Prompt
Please output every line of the material as it stands, without the pictures.
- - -
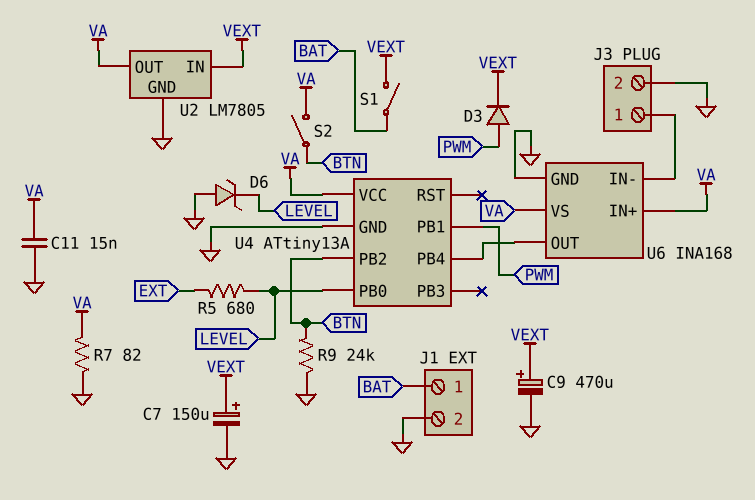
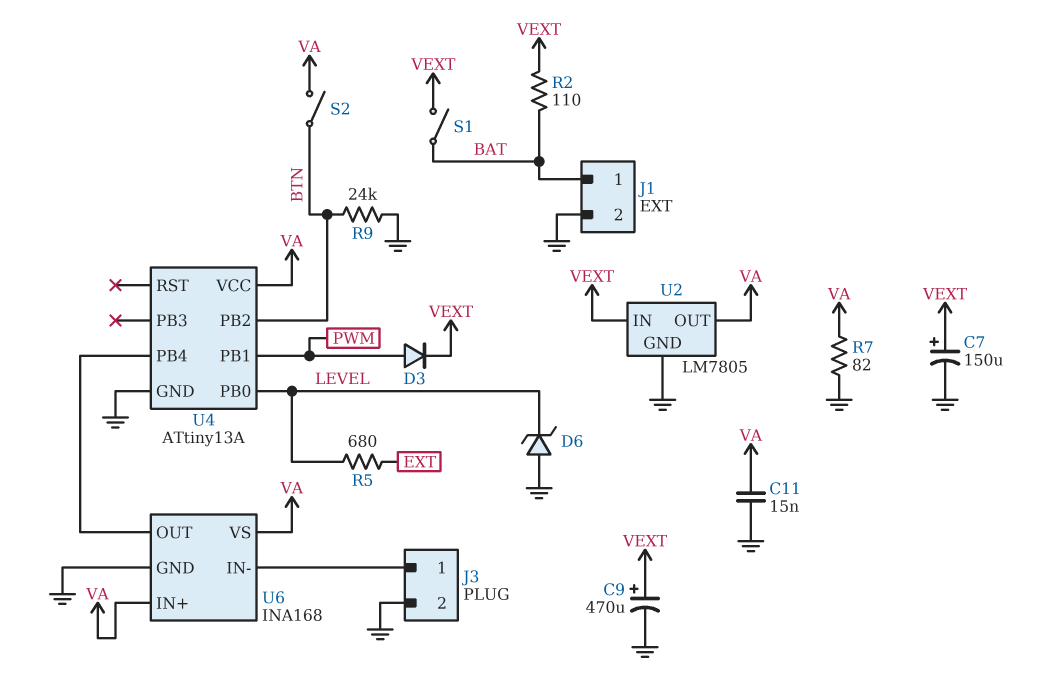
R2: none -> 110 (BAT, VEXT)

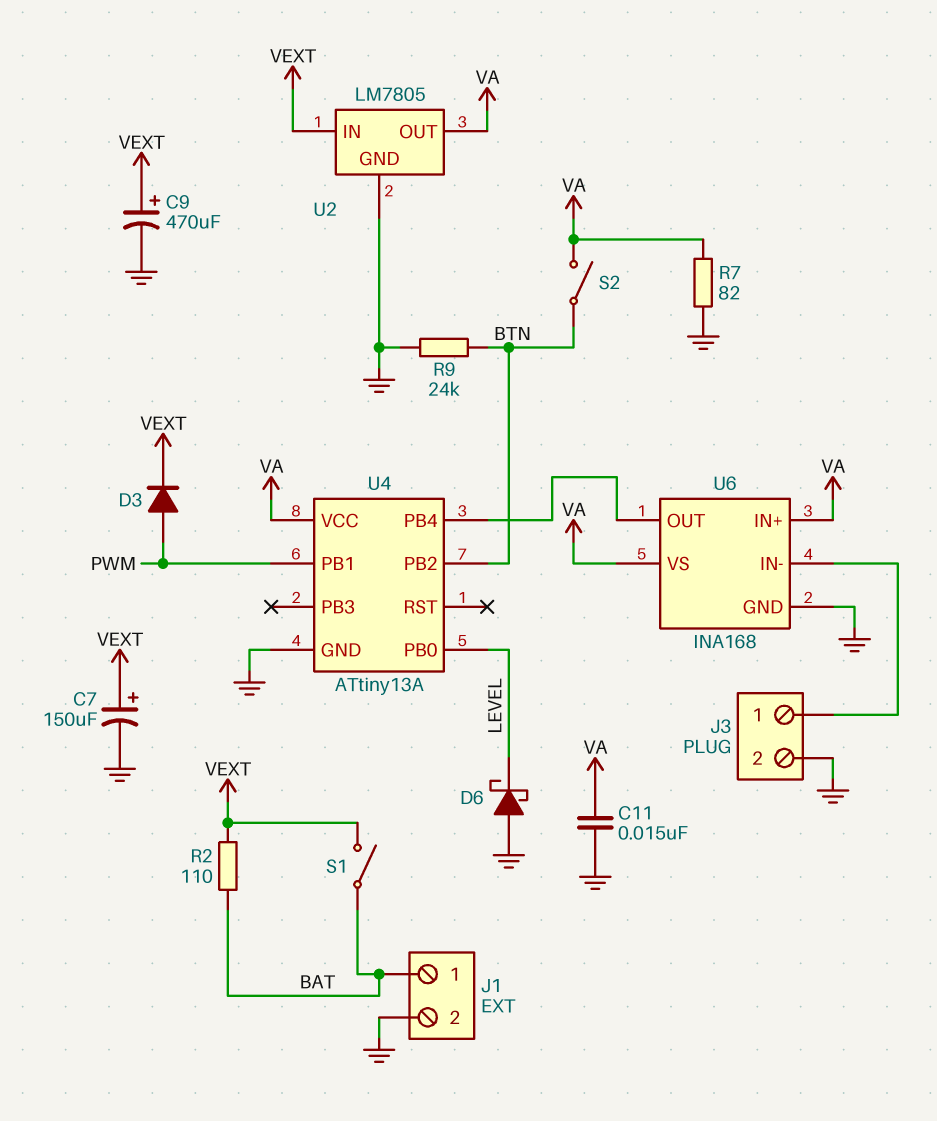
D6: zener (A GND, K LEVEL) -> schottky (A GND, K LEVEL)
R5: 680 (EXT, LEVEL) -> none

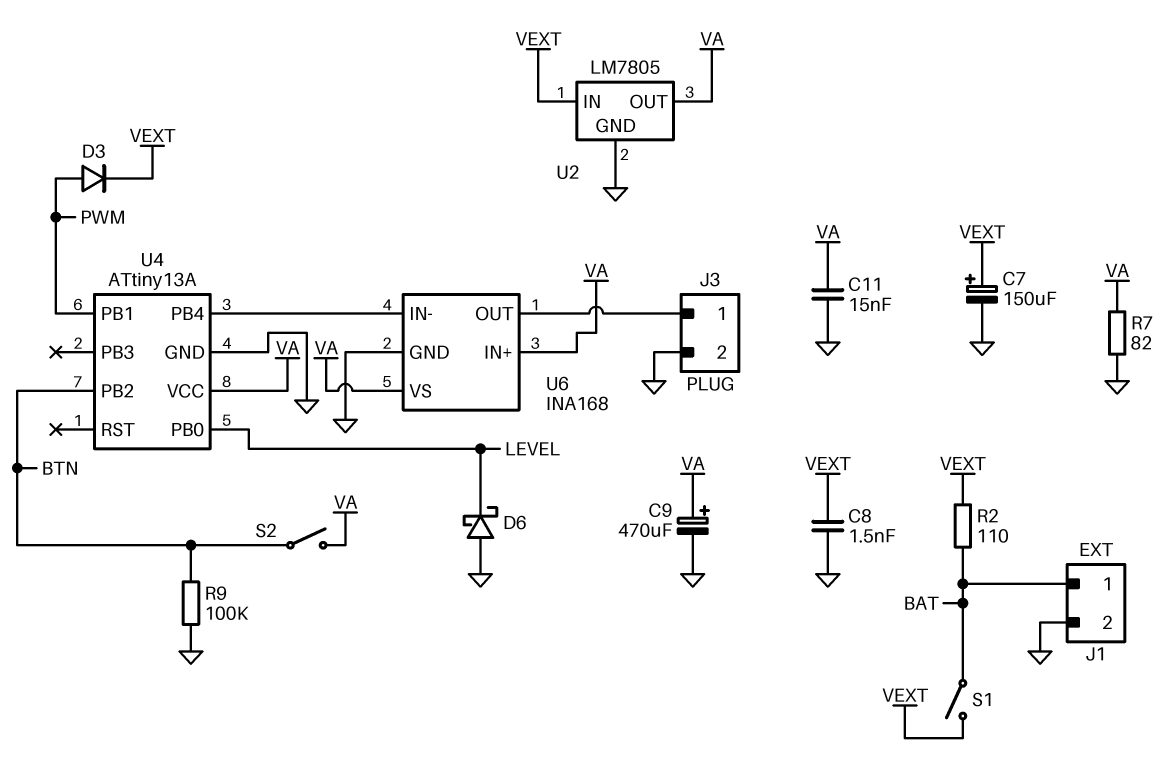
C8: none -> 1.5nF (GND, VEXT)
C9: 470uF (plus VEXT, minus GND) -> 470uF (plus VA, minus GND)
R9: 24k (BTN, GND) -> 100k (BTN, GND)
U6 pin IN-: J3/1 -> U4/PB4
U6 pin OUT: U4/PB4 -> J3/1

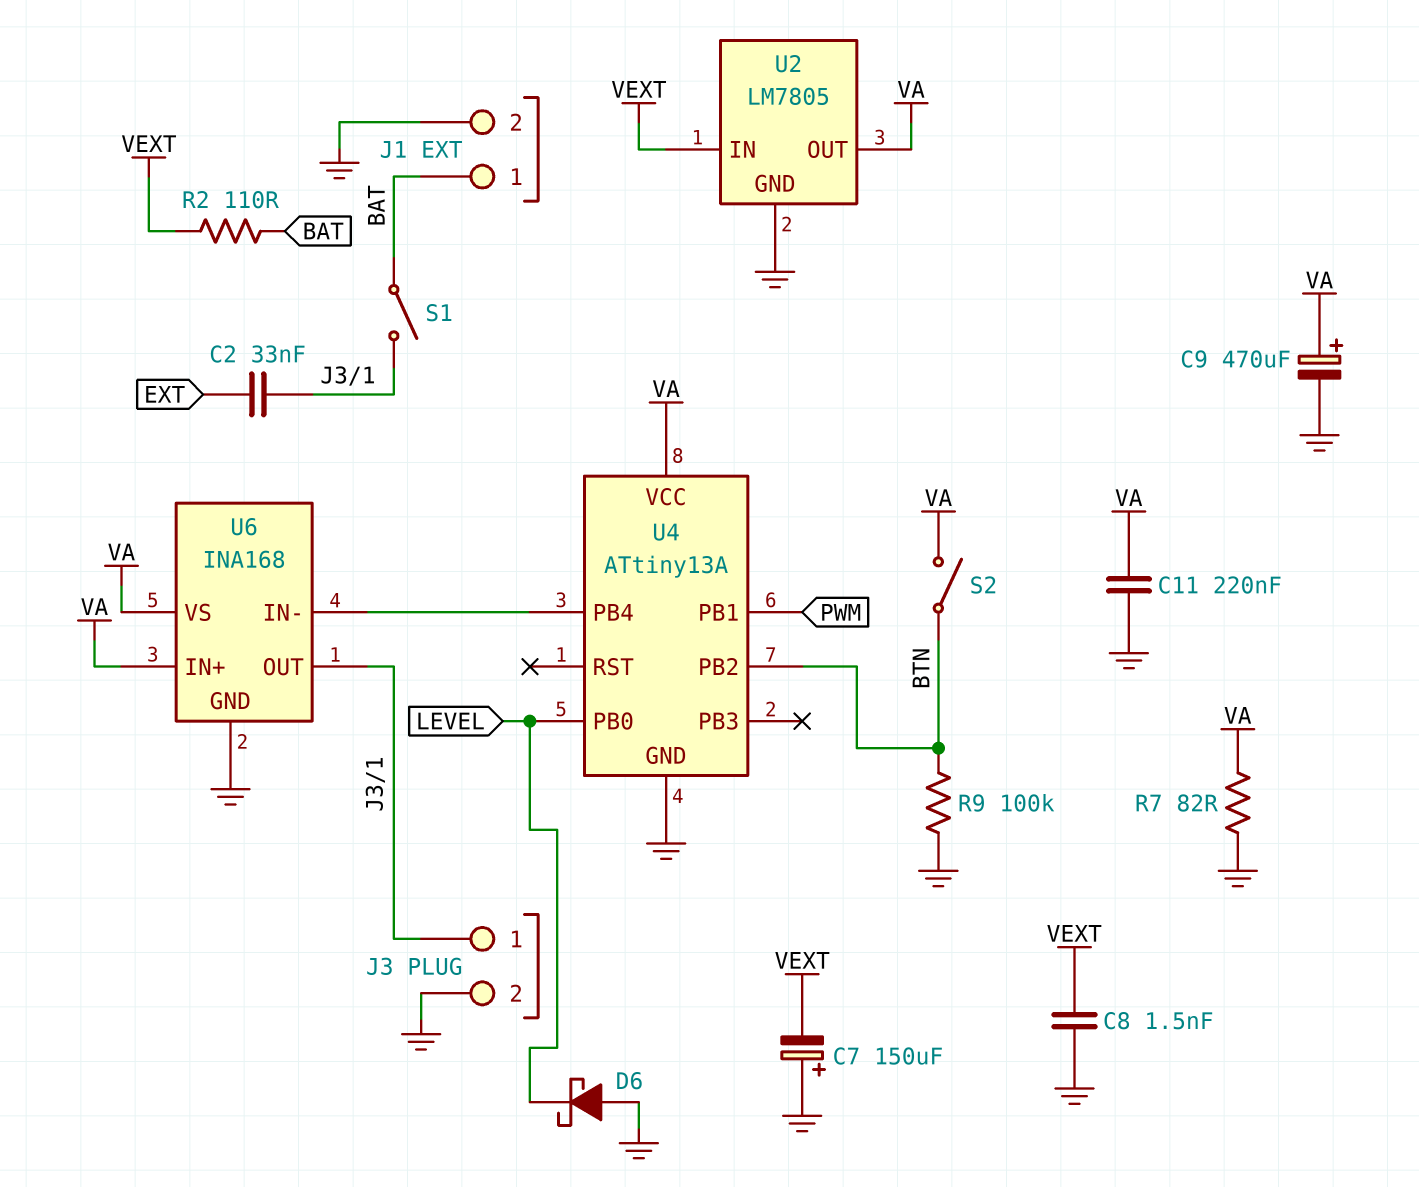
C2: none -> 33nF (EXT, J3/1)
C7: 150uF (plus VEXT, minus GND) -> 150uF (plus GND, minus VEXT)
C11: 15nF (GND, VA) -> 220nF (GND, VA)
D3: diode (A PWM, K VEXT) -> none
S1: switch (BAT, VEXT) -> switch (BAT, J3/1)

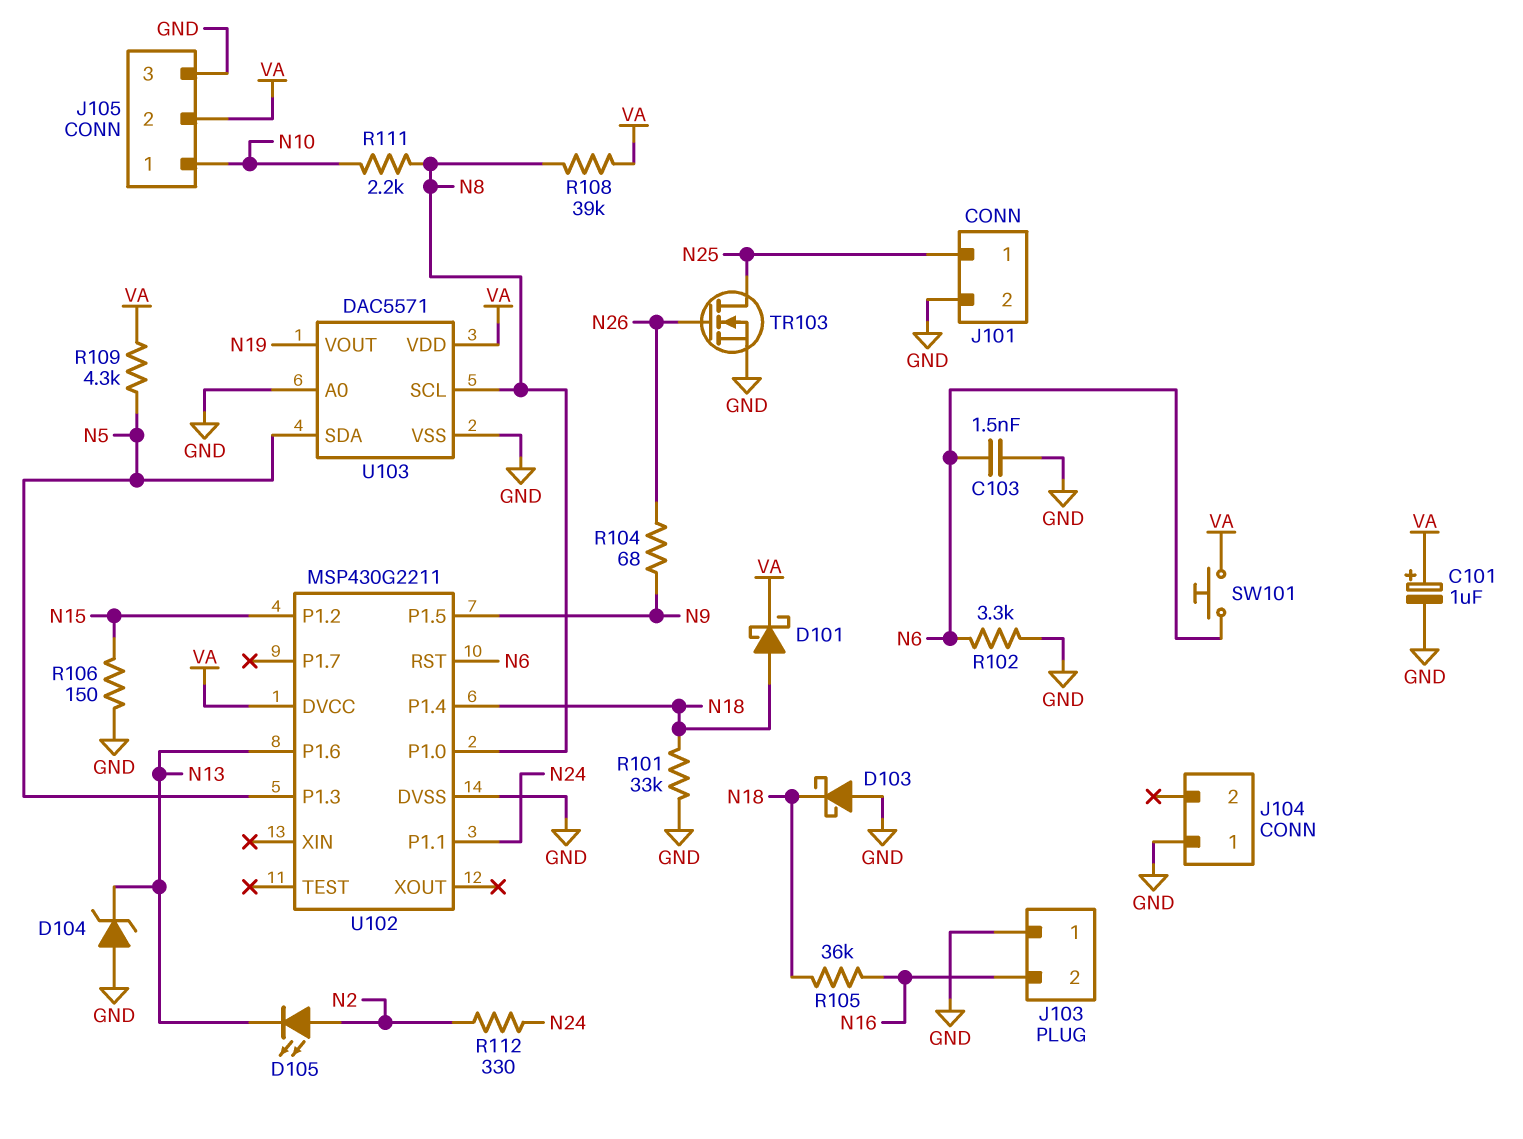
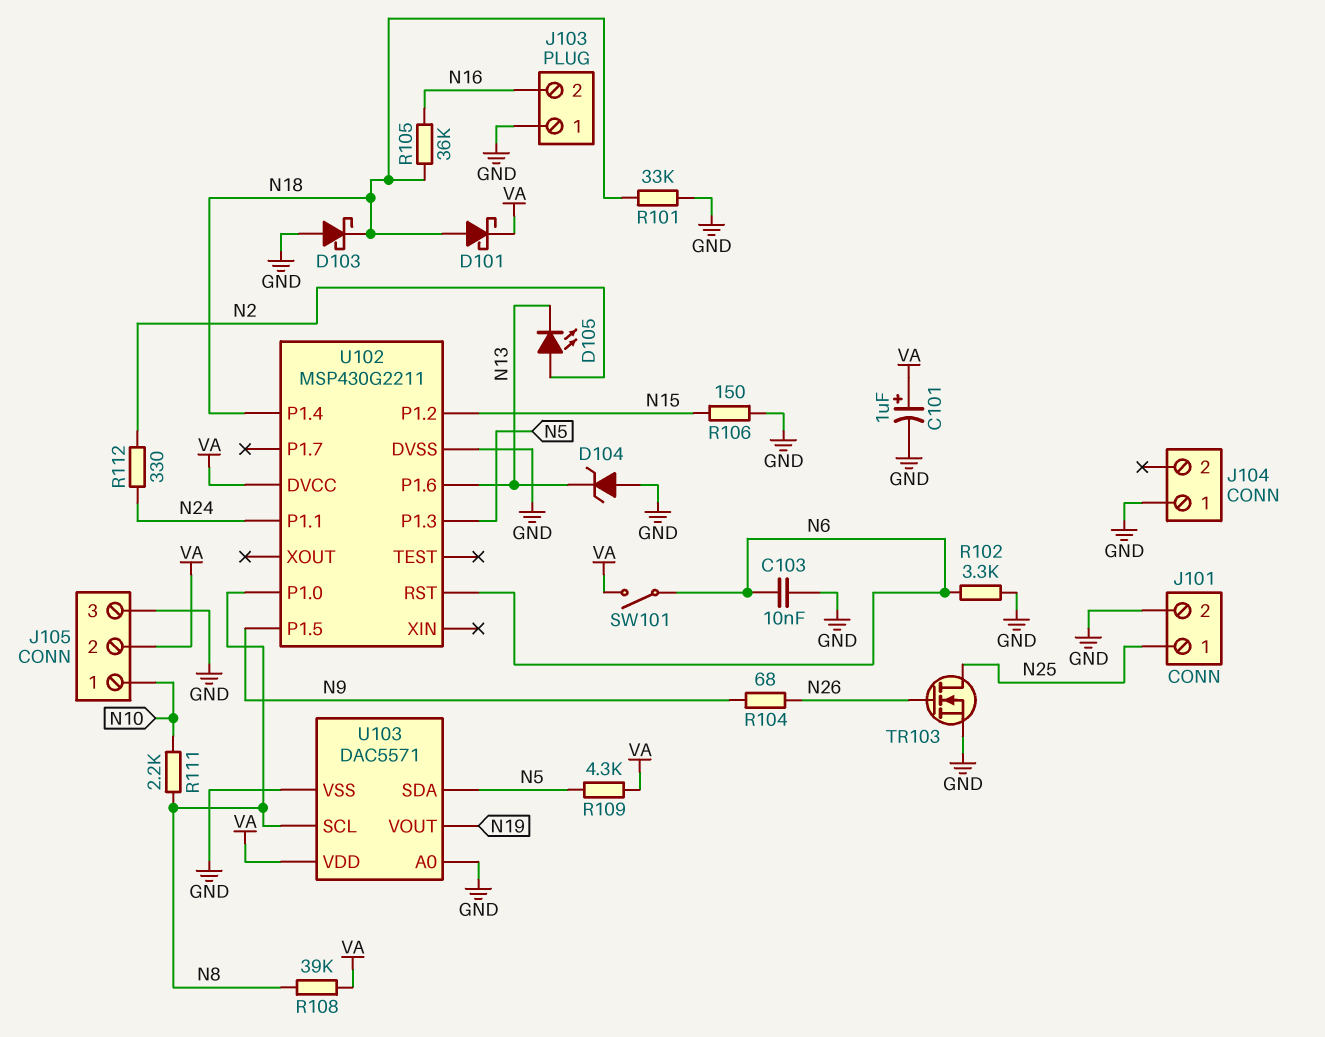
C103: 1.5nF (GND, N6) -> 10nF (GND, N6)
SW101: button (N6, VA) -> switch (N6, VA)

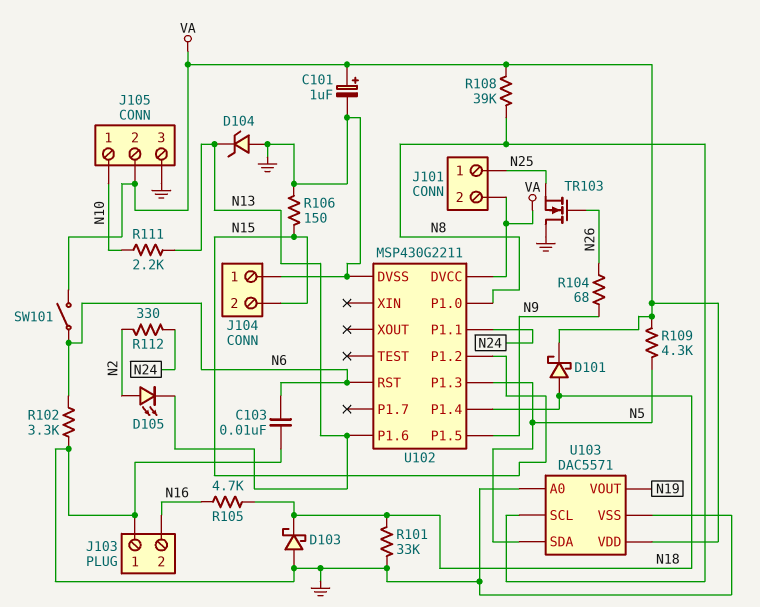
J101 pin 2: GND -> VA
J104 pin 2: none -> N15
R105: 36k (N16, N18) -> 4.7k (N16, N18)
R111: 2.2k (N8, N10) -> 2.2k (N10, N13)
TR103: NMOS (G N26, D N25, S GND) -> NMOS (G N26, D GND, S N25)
- - -
Exercise solution
R2: none -> 110 (BAT, VEXT)

D6: zener (A GND, K LEVEL) -> schottky (A GND, K LEVEL)
R5: 680 (EXT, LEVEL) -> none

C8: none -> 1.5nF (GND, VEXT)
C9: 470uF (plus VEXT, minus GND) -> 470uF (plus VA, minus GND)
R9: 24k (BTN, GND) -> 100k (BTN, GND)
U6 pin IN-: J3/1 -> U4/PB4
U6 pin OUT: U4/PB4 -> J3/1

C2: none -> 33nF (EXT, J3/1)
C7: 150uF (plus VEXT, minus GND) -> 150uF (plus GND, minus VEXT)
C11: 15nF (GND, VA) -> 220nF (GND, VA)
D3: diode (A PWM, K VEXT) -> none
S1: switch (BAT, VEXT) -> switch (BAT, J3/1)

C103: 1.5nF (GND, N6) -> 10nF (GND, N6)
SW101: button (N6, VA) -> switch (N6, VA)

J101 pin 2: GND -> VA
J104 pin 2: none -> N15
R105: 36k (N16, N18) -> 4.7k (N16, N18)
R111: 2.2k (N8, N10) -> 2.2k (N10, N13)
TR103: NMOS (G N26, D N25, S GND) -> NMOS (G N26, D GND, S N25)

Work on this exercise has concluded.